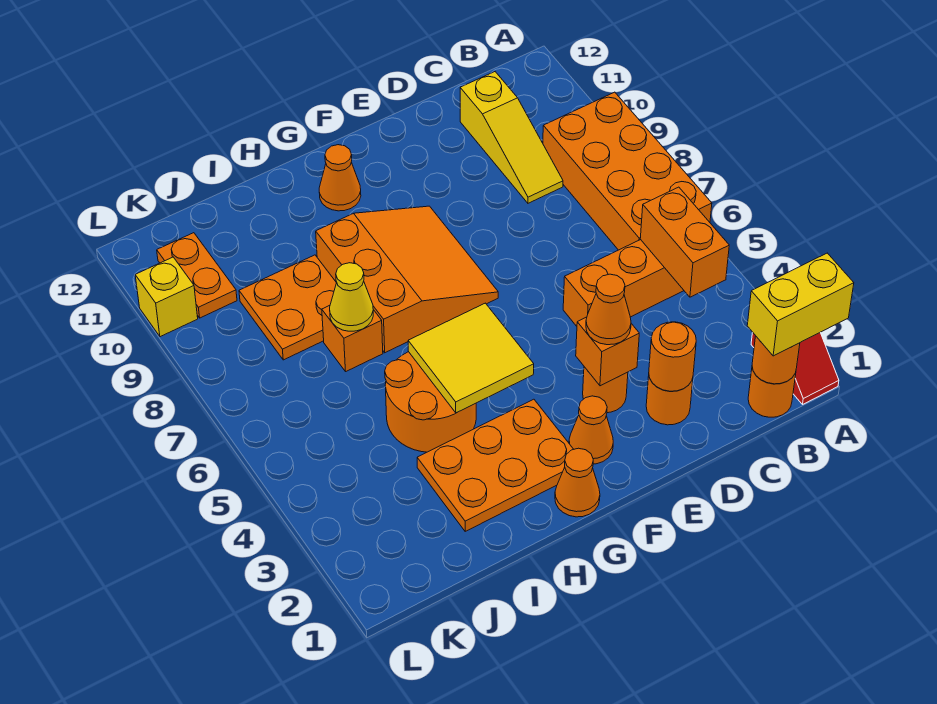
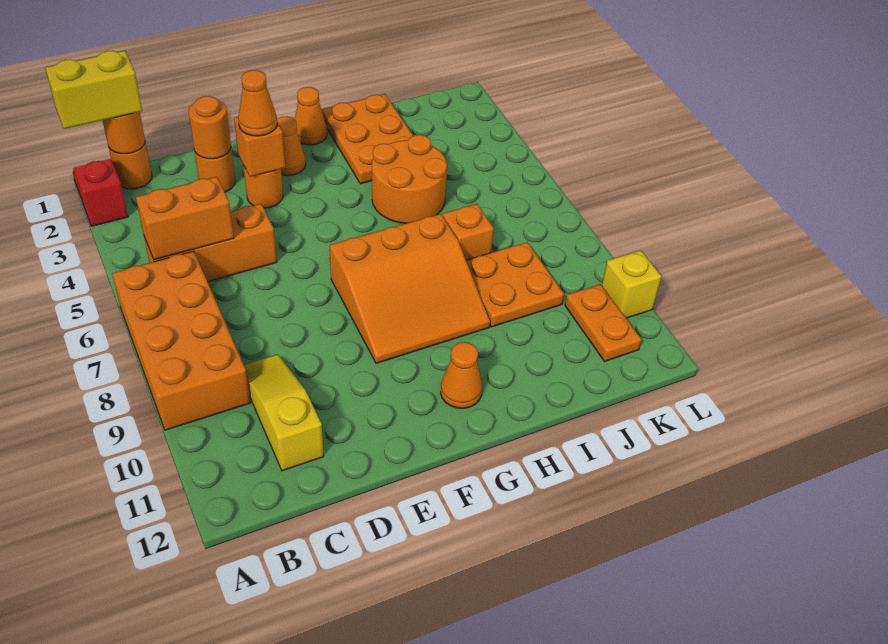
orange brick B4:B5 level 2 -> orange brick B5:C5 level 2
orange slope F7:H9 level 1 top H -> orange slope F7:H9 level 1 top 7
orange plate G2:I3 level 1 -> orange plate H1:I3 level 1
yellow tile G4:H5 level 2 -> none
yellow cone I7 level 2 -> none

§ **PROBLEM REQUIREMENTS**
Give back every record exactly. Omit the pictures.

§ **WRITTEN ANSWER**
orange brick B4:B5 level 2 -> orange brick B5:C5 level 2
orange slope F7:H9 level 1 top H -> orange slope F7:H9 level 1 top 7
orange plate G2:I3 level 1 -> orange plate H1:I3 level 1
yellow tile G4:H5 level 2 -> none
yellow cone I7 level 2 -> none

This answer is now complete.